Task objective. Write down exactly the lines from the one below that has "C6: 100nF (5V, AGND) -> none" to the end of the data, both ends included; the pictures should not appear in your copy.

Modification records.
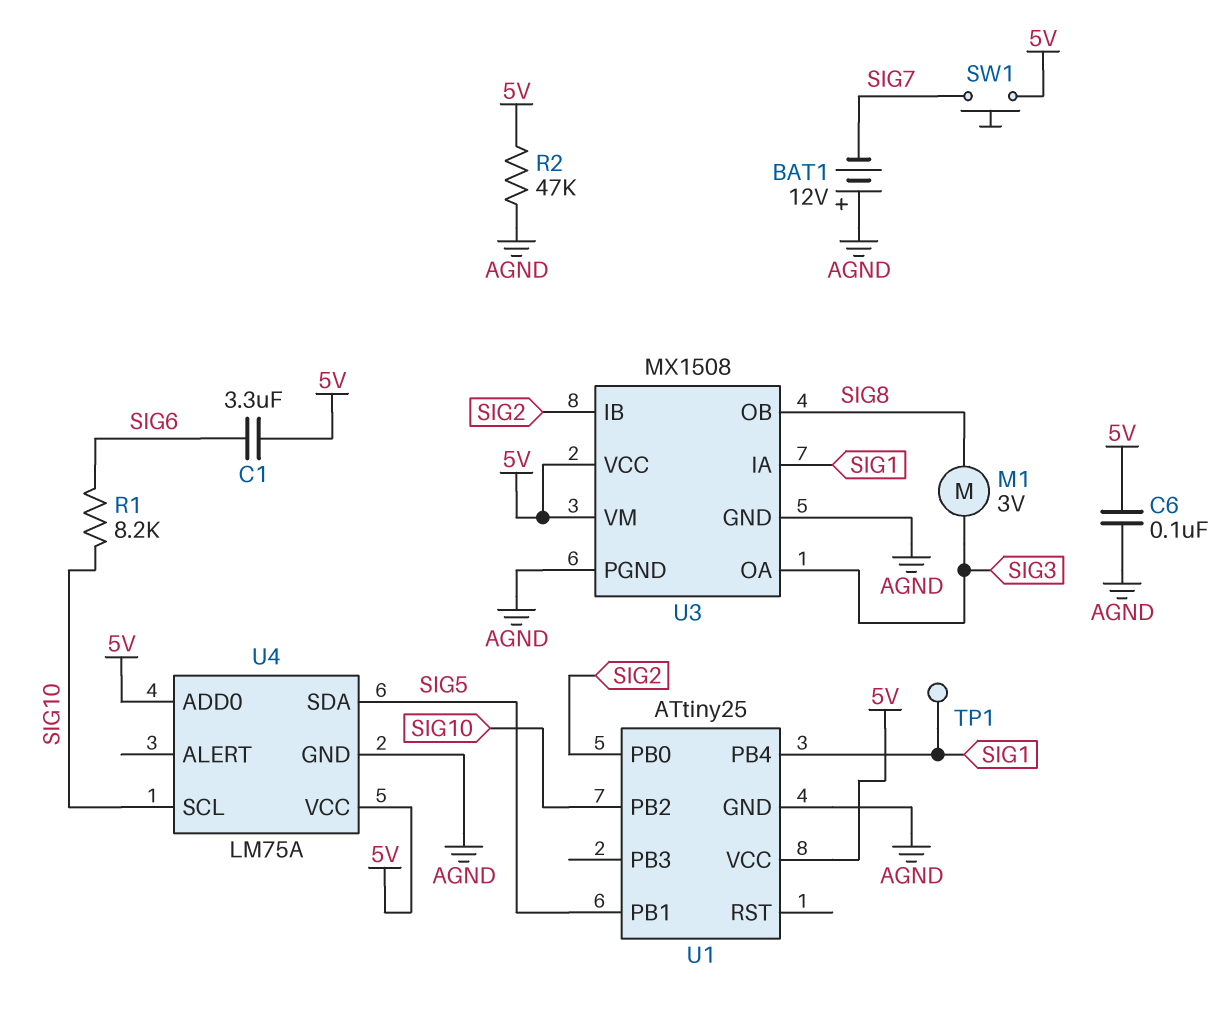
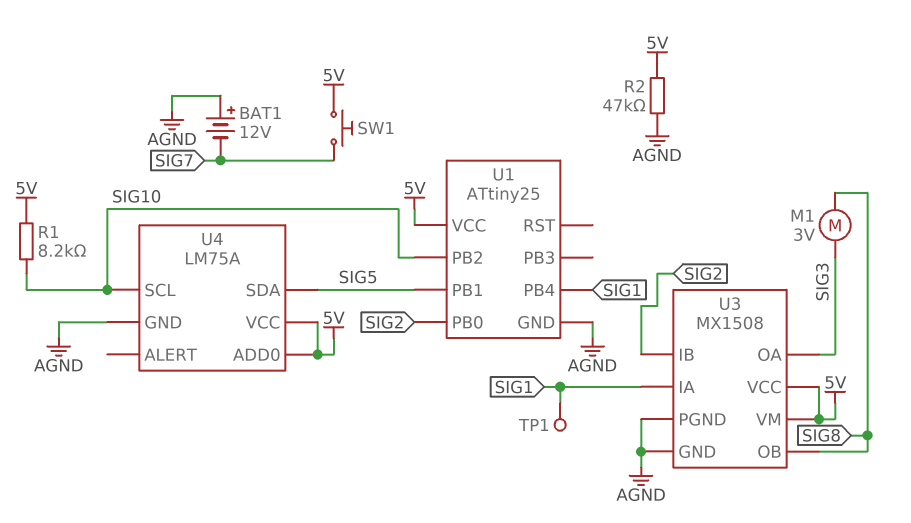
C1: 3.3uF (5V, SIG6) -> none
C6: 100nF (5V, AGND) -> none
R1: 8.2k (SIG6, SIG10) -> 8.2k (5V, SIG10)

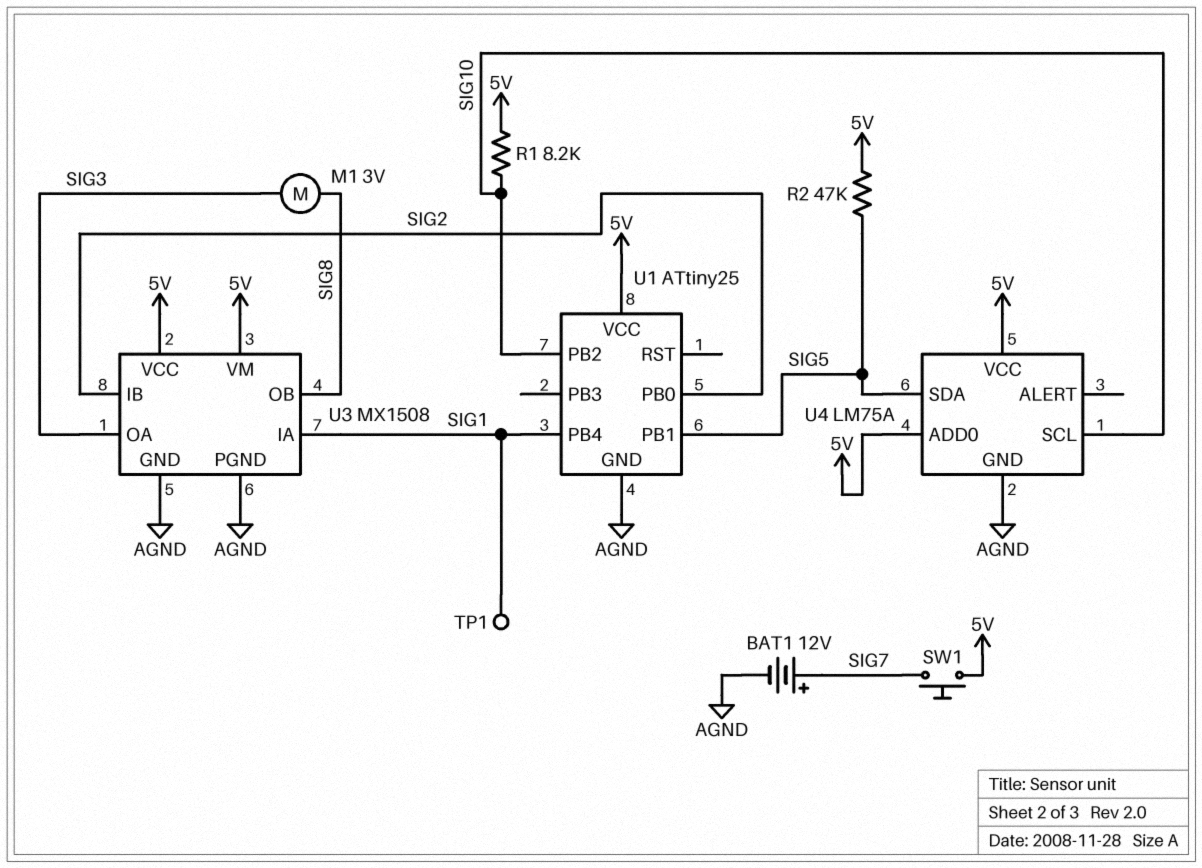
BAT1: 12V (plus AGND, minus SIG7) -> 12V (plus SIG7, minus AGND)
R2: 47k (5V, AGND) -> 47k (5V, SIG5)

Result for this task.
C6: 100nF (5V, AGND) -> none
R1: 8.2k (SIG6, SIG10) -> 8.2k (5V, SIG10)

BAT1: 12V (plus AGND, minus SIG7) -> 12V (plus SIG7, minus AGND)
R2: 47k (5V, AGND) -> 47k (5V, SIG5)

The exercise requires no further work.